Extracted material:
[Start]
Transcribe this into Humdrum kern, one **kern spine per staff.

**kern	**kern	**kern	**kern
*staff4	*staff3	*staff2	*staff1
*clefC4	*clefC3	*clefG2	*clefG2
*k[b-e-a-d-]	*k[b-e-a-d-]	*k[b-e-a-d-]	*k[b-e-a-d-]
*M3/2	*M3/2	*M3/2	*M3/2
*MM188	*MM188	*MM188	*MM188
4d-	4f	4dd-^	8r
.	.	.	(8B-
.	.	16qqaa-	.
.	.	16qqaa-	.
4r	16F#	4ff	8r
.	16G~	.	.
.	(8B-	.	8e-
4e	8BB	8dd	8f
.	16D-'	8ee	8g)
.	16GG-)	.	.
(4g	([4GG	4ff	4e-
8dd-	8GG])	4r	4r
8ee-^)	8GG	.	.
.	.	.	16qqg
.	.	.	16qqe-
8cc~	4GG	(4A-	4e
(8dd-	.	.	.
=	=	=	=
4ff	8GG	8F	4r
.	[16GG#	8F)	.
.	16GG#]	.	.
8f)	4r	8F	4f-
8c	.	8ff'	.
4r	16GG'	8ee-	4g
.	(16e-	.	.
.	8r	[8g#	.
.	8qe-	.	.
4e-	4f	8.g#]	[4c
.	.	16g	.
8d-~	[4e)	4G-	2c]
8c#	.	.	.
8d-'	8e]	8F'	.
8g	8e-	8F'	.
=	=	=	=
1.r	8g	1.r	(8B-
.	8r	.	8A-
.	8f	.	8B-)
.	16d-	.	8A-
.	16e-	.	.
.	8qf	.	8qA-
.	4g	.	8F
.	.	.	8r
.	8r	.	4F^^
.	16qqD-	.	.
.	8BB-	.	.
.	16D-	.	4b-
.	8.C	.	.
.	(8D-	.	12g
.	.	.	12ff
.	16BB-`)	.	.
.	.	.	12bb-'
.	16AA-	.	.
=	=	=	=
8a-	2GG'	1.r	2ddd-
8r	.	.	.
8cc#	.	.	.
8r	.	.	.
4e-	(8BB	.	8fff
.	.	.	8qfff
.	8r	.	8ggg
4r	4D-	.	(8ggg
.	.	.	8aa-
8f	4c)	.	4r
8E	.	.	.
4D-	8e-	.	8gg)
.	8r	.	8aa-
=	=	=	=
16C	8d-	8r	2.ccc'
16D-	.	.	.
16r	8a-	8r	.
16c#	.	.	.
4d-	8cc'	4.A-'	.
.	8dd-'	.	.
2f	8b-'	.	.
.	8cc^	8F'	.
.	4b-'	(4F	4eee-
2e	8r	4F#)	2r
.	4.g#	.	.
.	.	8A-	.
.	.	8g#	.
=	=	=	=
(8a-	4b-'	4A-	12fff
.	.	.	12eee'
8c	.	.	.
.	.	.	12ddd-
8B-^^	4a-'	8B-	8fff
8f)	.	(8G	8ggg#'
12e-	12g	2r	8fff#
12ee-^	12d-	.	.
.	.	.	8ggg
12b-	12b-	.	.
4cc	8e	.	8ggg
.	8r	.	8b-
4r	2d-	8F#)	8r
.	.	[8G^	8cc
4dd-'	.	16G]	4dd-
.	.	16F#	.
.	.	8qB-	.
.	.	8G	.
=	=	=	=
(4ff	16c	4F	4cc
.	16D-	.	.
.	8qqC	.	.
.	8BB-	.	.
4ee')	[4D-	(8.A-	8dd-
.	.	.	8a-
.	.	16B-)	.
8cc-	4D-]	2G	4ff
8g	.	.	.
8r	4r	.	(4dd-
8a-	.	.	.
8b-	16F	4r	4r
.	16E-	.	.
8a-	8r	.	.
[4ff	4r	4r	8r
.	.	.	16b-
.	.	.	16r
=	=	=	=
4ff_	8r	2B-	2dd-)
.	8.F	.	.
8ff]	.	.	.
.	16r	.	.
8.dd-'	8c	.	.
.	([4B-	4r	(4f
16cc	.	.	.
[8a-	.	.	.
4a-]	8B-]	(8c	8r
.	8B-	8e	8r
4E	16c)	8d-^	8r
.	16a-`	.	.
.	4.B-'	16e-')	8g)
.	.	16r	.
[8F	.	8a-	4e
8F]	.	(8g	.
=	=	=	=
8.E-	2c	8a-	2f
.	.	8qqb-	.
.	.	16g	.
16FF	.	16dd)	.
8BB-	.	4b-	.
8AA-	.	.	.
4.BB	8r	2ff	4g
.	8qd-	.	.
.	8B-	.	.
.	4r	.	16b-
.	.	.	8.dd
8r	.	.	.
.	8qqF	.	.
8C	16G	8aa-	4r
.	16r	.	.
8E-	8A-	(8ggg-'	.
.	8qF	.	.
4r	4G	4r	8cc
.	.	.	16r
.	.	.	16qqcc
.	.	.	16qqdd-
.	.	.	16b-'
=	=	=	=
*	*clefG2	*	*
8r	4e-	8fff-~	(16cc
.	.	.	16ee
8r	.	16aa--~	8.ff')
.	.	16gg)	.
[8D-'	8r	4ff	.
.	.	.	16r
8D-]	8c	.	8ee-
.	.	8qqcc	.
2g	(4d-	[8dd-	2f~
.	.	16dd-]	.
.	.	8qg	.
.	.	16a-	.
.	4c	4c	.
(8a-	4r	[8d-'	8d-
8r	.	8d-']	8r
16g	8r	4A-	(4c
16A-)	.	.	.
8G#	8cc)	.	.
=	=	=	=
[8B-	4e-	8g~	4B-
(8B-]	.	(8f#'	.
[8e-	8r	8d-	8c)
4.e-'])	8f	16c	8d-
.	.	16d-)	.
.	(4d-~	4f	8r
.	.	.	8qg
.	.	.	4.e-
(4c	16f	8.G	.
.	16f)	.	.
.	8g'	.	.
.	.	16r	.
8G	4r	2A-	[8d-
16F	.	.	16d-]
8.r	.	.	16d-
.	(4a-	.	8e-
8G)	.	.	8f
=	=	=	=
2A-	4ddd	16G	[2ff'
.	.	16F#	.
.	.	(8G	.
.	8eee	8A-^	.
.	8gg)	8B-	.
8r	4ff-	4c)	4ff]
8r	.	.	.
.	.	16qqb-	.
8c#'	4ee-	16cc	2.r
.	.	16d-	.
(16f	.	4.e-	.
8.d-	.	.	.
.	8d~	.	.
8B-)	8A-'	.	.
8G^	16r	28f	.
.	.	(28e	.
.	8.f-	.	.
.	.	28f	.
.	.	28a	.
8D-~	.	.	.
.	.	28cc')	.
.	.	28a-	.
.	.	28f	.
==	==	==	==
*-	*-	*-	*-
[End]
Locate every line in the entries above that contains the string "kern" and copy each such line in full. Letter case counts, so a line matches only when the capitalization agrees.

Transcribe this into Humdrum kern, one **kern spine per staff.
**kern	**kern	**kern	**kern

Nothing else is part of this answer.